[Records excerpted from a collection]

■ ■ ■ ■

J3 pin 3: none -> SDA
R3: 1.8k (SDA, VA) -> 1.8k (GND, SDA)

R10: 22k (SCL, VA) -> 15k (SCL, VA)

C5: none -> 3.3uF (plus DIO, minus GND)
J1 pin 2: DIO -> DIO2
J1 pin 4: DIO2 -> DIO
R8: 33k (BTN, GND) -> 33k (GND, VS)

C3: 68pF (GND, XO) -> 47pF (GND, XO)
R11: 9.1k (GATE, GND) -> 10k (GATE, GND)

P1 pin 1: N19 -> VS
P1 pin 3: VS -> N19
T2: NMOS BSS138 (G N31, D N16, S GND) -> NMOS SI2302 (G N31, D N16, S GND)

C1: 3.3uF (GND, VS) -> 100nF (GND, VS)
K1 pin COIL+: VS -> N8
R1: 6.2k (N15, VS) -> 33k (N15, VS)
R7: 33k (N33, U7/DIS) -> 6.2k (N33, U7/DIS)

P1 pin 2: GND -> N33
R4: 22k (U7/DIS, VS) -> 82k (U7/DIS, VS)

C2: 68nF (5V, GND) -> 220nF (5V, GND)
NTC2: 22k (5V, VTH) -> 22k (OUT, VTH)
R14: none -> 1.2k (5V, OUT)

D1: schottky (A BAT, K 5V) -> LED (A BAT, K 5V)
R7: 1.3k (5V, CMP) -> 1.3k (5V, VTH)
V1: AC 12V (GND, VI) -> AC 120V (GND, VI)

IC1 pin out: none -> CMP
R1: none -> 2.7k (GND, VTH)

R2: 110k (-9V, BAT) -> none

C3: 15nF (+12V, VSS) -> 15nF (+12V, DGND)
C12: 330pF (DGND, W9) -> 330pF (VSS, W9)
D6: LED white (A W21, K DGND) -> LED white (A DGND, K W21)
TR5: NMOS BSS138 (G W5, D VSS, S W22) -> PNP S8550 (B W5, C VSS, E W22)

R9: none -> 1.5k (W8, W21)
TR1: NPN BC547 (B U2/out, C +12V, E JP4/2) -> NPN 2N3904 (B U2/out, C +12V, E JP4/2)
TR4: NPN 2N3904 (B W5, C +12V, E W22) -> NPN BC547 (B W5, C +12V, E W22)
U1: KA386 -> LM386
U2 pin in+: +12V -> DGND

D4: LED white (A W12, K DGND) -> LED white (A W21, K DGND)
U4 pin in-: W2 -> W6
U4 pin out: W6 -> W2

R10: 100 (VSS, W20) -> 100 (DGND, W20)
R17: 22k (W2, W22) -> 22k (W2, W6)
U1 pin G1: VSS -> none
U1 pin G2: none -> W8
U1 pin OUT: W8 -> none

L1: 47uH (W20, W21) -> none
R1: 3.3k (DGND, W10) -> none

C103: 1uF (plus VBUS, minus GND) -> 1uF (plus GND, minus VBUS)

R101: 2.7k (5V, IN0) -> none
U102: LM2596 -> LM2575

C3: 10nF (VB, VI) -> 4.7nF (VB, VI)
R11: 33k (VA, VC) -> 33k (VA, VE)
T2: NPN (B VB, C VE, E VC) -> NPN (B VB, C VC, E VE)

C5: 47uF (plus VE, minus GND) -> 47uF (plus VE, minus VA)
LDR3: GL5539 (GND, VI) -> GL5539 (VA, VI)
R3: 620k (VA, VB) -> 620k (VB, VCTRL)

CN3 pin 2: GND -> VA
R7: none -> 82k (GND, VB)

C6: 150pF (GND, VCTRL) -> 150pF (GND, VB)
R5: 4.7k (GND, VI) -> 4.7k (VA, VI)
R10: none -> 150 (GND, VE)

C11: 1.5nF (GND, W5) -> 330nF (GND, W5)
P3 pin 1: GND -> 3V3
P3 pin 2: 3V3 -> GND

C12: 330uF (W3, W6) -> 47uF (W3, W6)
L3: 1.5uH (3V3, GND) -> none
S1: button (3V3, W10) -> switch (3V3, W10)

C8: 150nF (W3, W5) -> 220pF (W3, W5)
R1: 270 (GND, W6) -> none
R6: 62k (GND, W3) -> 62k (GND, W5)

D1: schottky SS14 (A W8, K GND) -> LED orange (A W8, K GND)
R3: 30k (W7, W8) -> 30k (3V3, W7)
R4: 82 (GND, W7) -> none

■ ■ ■ ■

▸ Your task
Make a copy of each line in the records that has the word "NMOS".

▸ Expected output
T2: NMOS BSS138 (G N31, D N16, S GND) -> NMOS SI2302 (G N31, D N16, S GND)
TR5: NMOS BSS138 (G W5, D VSS, S W22) -> PNP S8550 (B W5, C VSS, E W22)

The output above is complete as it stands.